— About this exercise —
The line containing "(835, 352) = (241, 437): white" marks the start of the required copy, which runs to the final line of the entries; return those lines exactly, without any pictures.

[Data records]
►

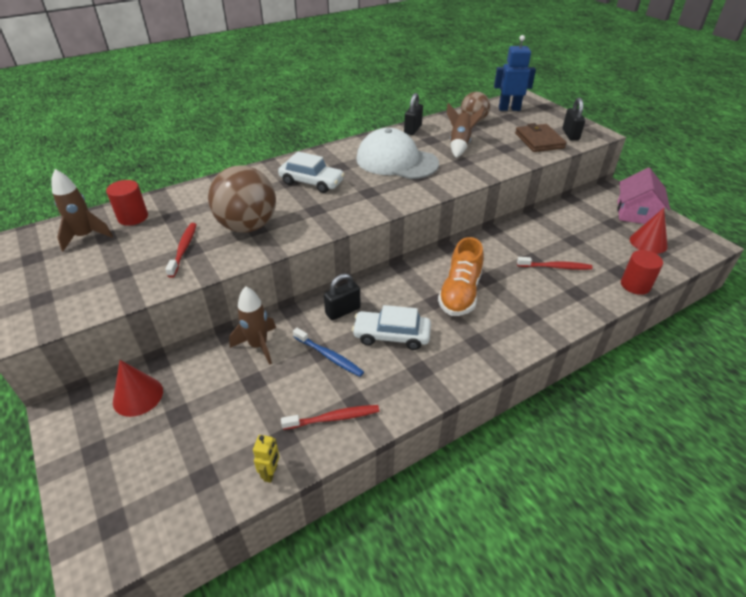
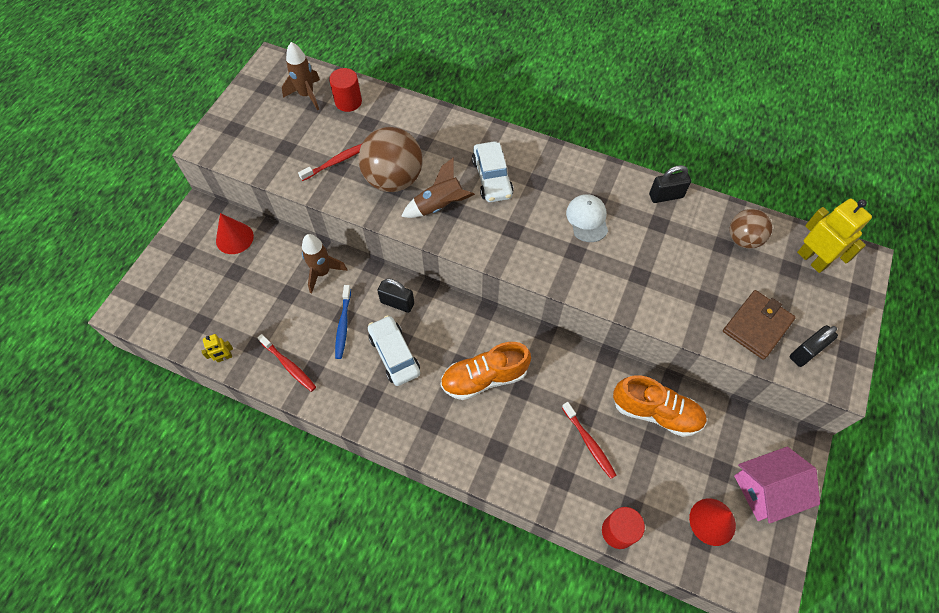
camera: 55 degrees right, 20 degrees up
(396, 161) = (587, 219): white cap -> white cap, size x0.54
(460, 144) = (674, 254): brown rocket -> brown rocket (440, 206)
(509, 109) = (812, 259): blue robot -> yellow robot
(552, 228) = (656, 412): none -> orange shoe

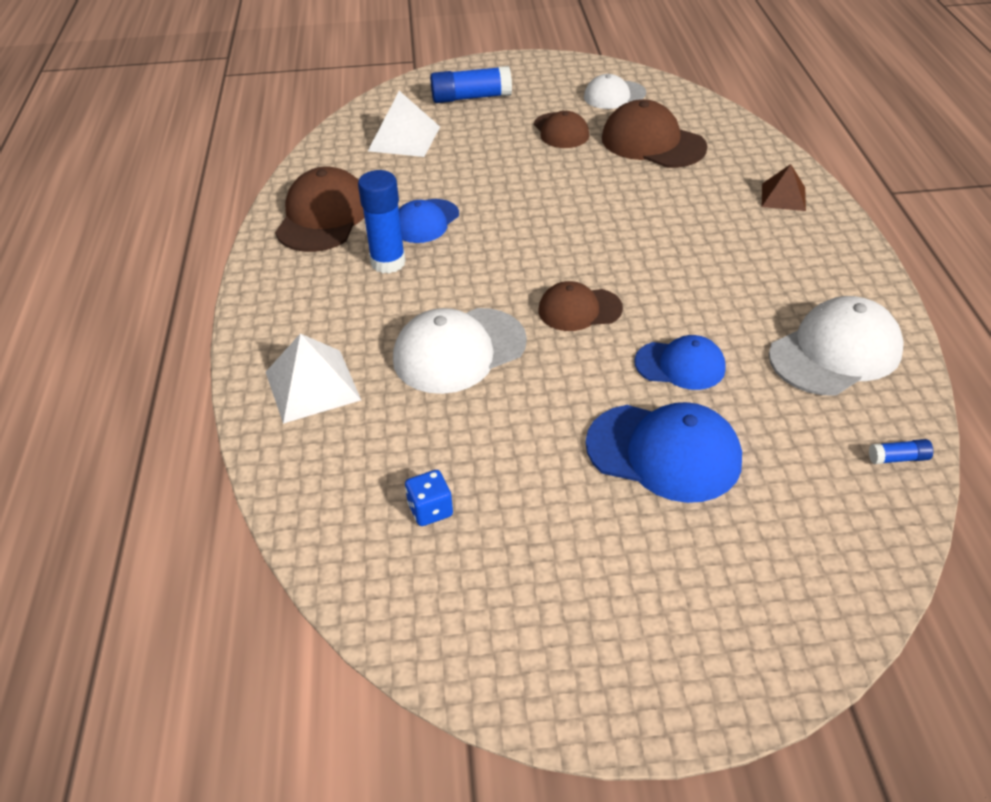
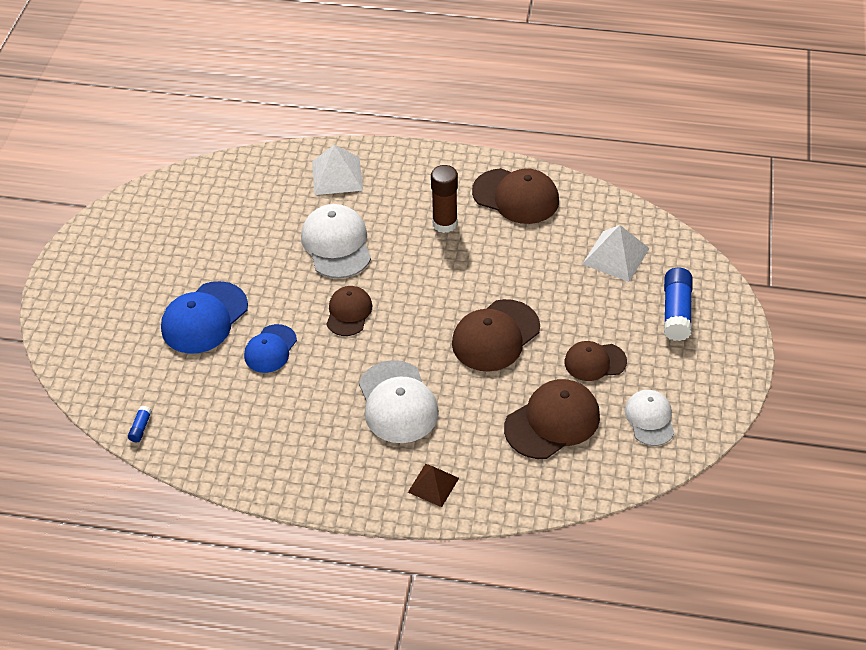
camera: 105 degrees right, 5 degrees up
(388, 262) = (445, 223): blue glue stick -> brown glue stick
(426, 221) = (487, 250): blue cap -> none
(430, 510) = (218, 211): blue dice -> none
(558, 193) = (495, 336): none -> brown cap
(835, 352) = (241, 437): white cap -> white cap (397, 402)

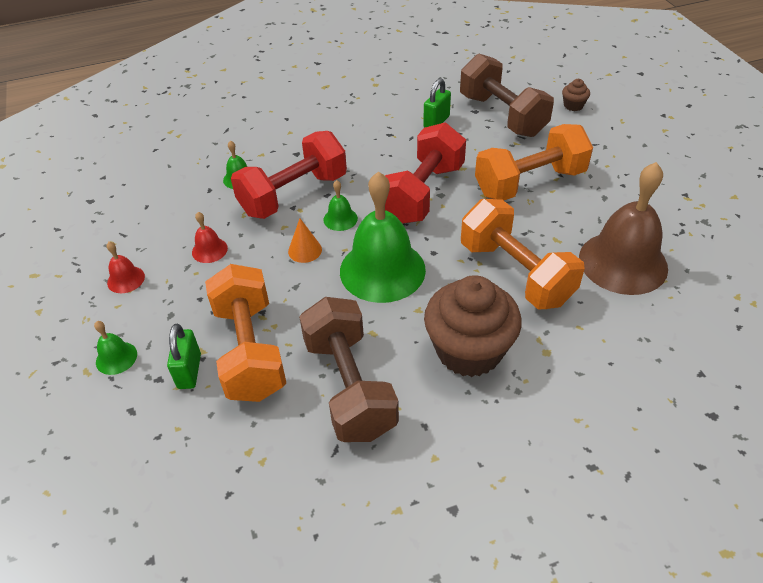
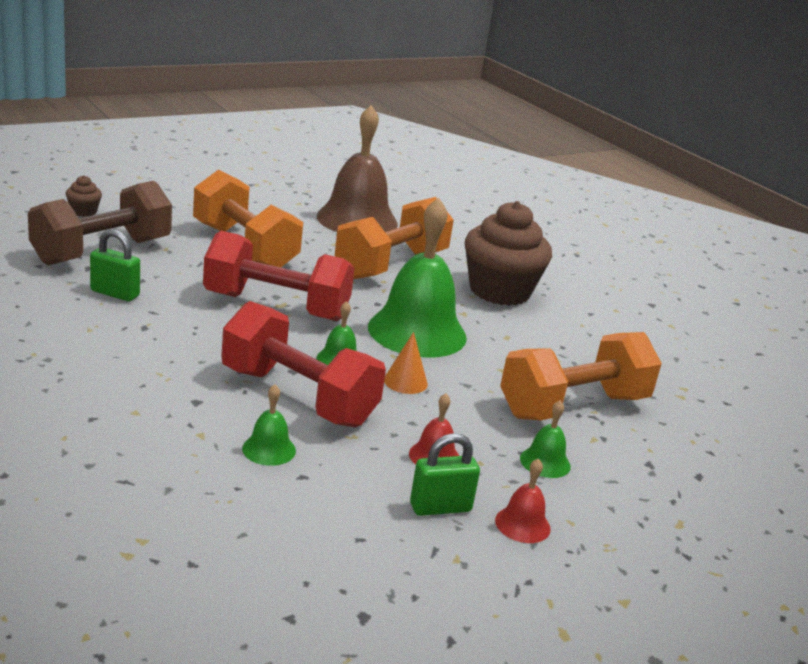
camera: 110 degrees left, 20 degrees down
(116, 358) = (646, 502): green bell -> green bell (545, 462)
(189, 371) = (625, 443): green padlock -> green padlock (440, 507)
(349, 386) = (577, 347): brown dumbbell -> none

◄

— Result below —
(835, 352) = (241, 437): white cap -> white cap (397, 402)

camera: 110 degrees left, 20 degrees down
(116, 358) = (646, 502): green bell -> green bell (545, 462)
(189, 371) = (625, 443): green padlock -> green padlock (440, 507)
(349, 386) = (577, 347): brown dumbbell -> none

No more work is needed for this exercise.